Exercise prompt: Reproduce word for word the lines between those holding "black brick A8:D9" and "yellow slope M5:M6", inclusive, and nothing else from the data below.

Data records:
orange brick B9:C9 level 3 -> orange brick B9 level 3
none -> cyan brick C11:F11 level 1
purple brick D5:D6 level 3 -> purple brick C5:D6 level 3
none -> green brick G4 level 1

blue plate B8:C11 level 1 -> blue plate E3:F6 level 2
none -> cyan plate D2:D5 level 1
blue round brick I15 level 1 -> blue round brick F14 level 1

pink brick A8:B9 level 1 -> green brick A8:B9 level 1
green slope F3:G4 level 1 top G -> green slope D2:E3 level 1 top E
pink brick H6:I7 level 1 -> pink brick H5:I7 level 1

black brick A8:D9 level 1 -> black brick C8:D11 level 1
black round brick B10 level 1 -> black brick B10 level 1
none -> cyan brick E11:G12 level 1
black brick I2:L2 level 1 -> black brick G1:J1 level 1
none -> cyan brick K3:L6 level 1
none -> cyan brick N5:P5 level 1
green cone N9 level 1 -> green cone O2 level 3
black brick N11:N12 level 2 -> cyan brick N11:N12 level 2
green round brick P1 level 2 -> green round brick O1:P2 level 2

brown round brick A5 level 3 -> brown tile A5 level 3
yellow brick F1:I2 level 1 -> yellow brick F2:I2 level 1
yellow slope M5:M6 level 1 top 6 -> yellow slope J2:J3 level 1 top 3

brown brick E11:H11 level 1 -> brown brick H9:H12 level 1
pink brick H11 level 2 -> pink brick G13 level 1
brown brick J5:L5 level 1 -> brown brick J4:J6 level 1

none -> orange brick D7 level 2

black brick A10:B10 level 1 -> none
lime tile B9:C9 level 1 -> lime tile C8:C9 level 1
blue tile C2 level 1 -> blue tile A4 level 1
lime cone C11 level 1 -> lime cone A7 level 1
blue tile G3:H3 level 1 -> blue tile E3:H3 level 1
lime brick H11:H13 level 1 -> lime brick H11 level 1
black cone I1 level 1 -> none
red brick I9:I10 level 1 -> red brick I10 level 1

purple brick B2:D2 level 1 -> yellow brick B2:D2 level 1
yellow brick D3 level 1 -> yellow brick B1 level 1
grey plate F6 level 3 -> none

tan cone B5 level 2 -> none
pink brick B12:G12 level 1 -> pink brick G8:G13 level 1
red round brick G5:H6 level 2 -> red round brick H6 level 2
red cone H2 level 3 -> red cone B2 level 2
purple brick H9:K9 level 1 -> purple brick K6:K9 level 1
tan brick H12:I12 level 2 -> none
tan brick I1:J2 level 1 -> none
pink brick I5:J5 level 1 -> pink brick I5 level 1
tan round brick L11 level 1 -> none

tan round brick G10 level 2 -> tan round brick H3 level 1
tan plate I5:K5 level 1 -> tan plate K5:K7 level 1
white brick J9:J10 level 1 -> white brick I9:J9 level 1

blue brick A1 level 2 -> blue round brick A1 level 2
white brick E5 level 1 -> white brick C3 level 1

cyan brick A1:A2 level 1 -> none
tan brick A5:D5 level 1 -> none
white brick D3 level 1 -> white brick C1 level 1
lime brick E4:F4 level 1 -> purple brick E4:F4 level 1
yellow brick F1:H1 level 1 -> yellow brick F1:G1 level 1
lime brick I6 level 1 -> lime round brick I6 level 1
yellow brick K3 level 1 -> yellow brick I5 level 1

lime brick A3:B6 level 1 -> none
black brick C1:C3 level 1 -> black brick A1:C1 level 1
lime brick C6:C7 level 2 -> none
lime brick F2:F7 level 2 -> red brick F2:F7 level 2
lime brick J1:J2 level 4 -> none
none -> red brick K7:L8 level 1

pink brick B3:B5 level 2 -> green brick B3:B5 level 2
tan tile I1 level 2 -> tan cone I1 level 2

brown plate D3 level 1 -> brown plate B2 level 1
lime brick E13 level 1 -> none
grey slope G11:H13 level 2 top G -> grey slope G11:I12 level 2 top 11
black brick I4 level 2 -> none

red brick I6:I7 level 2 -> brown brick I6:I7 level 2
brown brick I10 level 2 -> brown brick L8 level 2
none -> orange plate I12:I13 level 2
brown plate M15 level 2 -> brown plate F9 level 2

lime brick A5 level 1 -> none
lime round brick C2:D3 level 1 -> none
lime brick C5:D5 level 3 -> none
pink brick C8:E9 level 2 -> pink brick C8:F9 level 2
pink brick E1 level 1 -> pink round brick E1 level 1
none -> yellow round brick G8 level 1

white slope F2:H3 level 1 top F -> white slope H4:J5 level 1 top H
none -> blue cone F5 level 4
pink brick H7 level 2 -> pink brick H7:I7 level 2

Exercise solution:
black brick A8:D9 level 1 -> black brick C8:D11 level 1
black round brick B10 level 1 -> black brick B10 level 1
none -> cyan brick E11:G12 level 1
black brick I2:L2 level 1 -> black brick G1:J1 level 1
none -> cyan brick K3:L6 level 1
none -> cyan brick N5:P5 level 1
green cone N9 level 1 -> green cone O2 level 3
black brick N11:N12 level 2 -> cyan brick N11:N12 level 2
green round brick P1 level 2 -> green round brick O1:P2 level 2

brown round brick A5 level 3 -> brown tile A5 level 3
yellow brick F1:I2 level 1 -> yellow brick F2:I2 level 1
yellow slope M5:M6 level 1 top 6 -> yellow slope J2:J3 level 1 top 3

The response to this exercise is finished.